- _SUPPLIED RECORDS_:
------

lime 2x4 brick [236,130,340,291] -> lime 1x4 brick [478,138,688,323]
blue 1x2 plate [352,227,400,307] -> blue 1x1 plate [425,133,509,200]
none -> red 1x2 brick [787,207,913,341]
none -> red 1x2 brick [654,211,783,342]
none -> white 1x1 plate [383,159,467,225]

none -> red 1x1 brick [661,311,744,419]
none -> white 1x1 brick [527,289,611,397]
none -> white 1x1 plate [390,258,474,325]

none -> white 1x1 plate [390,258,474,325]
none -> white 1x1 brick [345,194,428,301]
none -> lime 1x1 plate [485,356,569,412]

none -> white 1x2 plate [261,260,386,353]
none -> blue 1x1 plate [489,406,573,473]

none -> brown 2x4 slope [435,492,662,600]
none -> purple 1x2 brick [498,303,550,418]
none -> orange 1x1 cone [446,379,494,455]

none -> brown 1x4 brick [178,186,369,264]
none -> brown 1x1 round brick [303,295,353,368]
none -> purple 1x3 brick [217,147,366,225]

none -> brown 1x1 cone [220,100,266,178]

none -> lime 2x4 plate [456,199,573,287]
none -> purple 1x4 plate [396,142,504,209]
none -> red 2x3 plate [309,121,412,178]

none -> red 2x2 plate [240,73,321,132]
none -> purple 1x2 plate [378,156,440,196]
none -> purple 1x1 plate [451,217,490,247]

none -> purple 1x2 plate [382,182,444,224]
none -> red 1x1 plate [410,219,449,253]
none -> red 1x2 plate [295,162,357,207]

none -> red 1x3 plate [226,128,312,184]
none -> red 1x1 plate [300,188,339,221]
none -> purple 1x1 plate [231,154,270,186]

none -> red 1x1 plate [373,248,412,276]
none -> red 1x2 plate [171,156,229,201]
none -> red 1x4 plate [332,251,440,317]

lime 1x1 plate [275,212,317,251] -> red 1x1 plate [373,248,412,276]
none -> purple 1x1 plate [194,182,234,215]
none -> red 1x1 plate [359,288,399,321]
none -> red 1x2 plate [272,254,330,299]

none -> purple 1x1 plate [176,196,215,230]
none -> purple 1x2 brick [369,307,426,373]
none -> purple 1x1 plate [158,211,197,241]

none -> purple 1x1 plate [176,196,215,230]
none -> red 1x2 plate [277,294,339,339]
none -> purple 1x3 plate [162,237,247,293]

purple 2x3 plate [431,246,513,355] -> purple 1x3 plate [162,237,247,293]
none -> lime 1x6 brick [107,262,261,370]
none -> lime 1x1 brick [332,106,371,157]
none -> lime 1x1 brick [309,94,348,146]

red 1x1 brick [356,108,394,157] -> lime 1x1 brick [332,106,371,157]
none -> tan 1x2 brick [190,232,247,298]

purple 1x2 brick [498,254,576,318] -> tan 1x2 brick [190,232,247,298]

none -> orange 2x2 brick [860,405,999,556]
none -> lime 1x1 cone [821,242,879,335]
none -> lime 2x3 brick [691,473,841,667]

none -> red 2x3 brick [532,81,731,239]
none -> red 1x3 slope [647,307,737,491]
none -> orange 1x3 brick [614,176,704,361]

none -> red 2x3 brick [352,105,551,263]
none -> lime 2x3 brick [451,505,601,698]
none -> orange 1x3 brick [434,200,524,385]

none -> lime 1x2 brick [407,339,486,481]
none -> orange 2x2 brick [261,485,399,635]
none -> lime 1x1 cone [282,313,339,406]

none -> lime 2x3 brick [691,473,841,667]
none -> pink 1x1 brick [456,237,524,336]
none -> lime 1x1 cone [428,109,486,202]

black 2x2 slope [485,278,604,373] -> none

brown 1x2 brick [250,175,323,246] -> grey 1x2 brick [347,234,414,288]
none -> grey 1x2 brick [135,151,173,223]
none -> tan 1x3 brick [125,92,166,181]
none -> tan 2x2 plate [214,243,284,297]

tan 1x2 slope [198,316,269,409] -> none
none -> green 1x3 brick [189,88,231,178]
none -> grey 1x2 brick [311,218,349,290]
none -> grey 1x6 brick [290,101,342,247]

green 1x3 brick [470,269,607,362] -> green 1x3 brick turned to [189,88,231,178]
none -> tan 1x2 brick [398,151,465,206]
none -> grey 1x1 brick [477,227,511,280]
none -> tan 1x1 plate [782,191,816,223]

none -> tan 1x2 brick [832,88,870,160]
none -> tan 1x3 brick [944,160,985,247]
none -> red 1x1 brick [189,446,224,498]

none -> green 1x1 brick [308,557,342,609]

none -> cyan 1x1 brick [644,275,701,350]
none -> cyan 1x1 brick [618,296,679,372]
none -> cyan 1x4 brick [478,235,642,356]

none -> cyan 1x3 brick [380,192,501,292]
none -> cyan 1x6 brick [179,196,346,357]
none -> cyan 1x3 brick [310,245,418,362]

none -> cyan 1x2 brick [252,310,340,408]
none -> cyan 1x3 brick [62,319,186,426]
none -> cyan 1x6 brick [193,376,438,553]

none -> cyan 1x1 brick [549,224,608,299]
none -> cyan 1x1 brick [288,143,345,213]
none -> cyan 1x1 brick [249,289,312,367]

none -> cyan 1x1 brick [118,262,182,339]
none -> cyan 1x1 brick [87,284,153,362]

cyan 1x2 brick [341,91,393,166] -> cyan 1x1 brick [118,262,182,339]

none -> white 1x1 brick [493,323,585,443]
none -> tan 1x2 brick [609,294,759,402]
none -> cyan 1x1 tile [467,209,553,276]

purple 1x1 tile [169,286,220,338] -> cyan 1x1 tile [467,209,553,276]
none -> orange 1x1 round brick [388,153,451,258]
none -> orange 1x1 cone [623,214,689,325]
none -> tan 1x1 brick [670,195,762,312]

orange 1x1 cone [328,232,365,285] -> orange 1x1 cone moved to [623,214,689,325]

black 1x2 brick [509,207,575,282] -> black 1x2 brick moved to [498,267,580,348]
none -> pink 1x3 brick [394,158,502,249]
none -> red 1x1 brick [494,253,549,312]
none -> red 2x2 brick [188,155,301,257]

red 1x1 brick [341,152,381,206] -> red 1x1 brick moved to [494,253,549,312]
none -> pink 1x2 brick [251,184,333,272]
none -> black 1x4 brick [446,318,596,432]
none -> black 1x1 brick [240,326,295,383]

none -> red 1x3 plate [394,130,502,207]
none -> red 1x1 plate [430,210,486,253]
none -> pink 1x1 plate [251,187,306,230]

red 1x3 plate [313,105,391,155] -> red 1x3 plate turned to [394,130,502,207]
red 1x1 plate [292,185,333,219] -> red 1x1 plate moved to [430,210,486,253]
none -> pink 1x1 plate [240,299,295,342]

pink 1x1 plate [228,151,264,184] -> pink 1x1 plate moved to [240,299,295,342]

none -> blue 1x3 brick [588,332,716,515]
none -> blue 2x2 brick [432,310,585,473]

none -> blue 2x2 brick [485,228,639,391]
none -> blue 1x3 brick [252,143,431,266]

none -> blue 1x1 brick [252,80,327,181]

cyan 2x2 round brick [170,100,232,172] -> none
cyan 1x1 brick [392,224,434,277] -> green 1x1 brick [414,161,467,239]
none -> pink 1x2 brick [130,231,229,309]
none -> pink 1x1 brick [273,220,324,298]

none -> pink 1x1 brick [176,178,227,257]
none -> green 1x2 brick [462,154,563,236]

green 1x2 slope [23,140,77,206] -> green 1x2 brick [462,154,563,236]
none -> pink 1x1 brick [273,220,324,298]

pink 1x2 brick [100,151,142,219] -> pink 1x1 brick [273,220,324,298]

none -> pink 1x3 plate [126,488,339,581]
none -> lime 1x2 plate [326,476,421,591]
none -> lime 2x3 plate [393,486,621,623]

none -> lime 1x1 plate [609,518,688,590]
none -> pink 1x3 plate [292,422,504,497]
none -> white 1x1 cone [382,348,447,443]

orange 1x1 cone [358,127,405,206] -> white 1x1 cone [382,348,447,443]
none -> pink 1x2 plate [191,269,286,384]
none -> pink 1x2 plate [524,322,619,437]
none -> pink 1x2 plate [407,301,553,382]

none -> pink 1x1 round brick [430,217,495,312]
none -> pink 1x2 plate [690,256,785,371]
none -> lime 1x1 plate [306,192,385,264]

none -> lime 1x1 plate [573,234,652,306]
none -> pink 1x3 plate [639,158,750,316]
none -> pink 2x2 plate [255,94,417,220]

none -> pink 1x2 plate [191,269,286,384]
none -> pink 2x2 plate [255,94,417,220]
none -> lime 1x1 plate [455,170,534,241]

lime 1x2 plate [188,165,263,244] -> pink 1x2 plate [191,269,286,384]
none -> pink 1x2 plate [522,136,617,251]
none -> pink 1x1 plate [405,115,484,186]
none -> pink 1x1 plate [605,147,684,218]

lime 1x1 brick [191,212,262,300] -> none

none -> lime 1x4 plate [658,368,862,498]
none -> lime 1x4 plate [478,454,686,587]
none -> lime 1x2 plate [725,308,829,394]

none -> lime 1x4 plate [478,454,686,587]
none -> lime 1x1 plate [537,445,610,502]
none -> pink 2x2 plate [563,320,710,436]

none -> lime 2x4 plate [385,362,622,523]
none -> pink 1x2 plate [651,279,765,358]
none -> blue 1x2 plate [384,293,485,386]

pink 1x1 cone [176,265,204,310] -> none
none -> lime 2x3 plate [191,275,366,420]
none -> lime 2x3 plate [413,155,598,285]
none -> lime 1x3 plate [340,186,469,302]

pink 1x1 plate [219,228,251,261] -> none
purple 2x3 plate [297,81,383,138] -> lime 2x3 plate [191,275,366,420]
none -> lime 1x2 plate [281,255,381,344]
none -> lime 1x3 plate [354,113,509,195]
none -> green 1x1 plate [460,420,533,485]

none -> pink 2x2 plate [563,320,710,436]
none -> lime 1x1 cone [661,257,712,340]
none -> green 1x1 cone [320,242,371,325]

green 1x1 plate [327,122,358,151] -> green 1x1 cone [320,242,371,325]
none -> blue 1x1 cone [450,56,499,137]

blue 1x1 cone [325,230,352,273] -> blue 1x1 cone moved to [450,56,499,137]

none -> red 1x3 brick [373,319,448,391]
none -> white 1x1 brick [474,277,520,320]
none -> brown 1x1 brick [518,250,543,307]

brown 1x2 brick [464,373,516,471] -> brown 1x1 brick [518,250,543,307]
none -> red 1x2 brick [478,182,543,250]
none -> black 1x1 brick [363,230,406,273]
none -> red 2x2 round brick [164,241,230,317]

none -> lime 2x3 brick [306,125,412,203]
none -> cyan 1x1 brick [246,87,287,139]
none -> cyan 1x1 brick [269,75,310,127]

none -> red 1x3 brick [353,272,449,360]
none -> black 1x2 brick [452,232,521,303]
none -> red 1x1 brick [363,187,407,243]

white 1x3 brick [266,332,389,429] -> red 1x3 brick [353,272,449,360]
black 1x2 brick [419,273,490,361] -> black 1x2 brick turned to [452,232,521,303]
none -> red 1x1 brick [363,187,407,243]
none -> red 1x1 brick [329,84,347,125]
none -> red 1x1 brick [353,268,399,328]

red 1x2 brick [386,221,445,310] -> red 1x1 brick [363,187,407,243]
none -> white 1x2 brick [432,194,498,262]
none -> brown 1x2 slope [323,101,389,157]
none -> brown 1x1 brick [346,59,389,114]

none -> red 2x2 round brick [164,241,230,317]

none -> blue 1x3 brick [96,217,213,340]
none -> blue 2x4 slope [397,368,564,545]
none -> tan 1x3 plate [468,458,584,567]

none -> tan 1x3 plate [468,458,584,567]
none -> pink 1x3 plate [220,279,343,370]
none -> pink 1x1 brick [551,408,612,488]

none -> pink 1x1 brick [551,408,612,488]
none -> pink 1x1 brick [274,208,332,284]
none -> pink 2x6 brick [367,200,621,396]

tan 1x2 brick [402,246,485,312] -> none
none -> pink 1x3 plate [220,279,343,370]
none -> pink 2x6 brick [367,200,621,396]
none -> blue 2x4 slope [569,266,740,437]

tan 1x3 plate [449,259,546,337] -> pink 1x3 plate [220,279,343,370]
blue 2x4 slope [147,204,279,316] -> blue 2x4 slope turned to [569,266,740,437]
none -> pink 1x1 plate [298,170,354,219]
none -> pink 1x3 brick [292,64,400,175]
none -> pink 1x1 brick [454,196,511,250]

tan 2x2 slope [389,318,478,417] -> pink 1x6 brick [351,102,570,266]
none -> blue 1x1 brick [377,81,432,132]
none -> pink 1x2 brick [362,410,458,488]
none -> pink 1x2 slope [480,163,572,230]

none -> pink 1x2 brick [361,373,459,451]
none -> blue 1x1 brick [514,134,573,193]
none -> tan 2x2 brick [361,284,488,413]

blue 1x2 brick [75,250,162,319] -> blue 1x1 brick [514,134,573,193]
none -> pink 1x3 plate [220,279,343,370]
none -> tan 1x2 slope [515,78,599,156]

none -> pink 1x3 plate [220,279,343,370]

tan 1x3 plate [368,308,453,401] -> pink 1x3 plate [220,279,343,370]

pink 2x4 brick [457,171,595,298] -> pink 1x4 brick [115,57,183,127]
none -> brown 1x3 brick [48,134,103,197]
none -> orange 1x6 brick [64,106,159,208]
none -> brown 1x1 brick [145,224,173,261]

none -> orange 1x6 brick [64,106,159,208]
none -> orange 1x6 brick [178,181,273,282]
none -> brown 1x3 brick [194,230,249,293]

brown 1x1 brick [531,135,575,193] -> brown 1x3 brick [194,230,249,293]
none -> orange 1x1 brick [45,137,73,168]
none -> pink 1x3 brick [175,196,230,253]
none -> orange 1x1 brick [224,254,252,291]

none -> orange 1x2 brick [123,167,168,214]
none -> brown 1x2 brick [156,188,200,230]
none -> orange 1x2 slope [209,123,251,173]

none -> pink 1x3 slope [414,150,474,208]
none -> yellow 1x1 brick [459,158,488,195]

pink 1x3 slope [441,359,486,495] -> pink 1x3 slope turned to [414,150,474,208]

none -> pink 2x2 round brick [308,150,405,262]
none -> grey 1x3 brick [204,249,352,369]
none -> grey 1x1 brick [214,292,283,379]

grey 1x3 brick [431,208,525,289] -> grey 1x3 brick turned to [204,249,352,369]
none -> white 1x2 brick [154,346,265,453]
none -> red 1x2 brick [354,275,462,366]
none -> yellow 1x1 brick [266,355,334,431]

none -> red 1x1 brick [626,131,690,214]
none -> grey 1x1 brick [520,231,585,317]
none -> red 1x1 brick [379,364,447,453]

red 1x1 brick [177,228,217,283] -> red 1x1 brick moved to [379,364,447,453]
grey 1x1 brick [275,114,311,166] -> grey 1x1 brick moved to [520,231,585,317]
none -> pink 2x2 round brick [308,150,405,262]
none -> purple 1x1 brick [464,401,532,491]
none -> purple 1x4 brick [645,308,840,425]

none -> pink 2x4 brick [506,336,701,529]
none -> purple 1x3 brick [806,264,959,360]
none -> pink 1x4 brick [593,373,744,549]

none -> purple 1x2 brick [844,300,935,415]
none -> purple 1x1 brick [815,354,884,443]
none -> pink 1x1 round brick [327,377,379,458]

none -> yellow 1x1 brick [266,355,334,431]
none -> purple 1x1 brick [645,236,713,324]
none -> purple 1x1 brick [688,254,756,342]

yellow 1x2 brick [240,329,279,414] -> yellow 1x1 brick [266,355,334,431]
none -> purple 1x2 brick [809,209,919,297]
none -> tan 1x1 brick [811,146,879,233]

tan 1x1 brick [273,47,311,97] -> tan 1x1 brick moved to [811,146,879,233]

------

Please report every line of the listing that contains the string "turned".

green 1x3 brick [470,269,607,362] -> green 1x3 brick turned to [189,88,231,178]
red 1x3 plate [313,105,391,155] -> red 1x3 plate turned to [394,130,502,207]
black 1x2 brick [419,273,490,361] -> black 1x2 brick turned to [452,232,521,303]
blue 2x4 slope [147,204,279,316] -> blue 2x4 slope turned to [569,266,740,437]
pink 1x3 slope [441,359,486,495] -> pink 1x3 slope turned to [414,150,474,208]
grey 1x3 brick [431,208,525,289] -> grey 1x3 brick turned to [204,249,352,369]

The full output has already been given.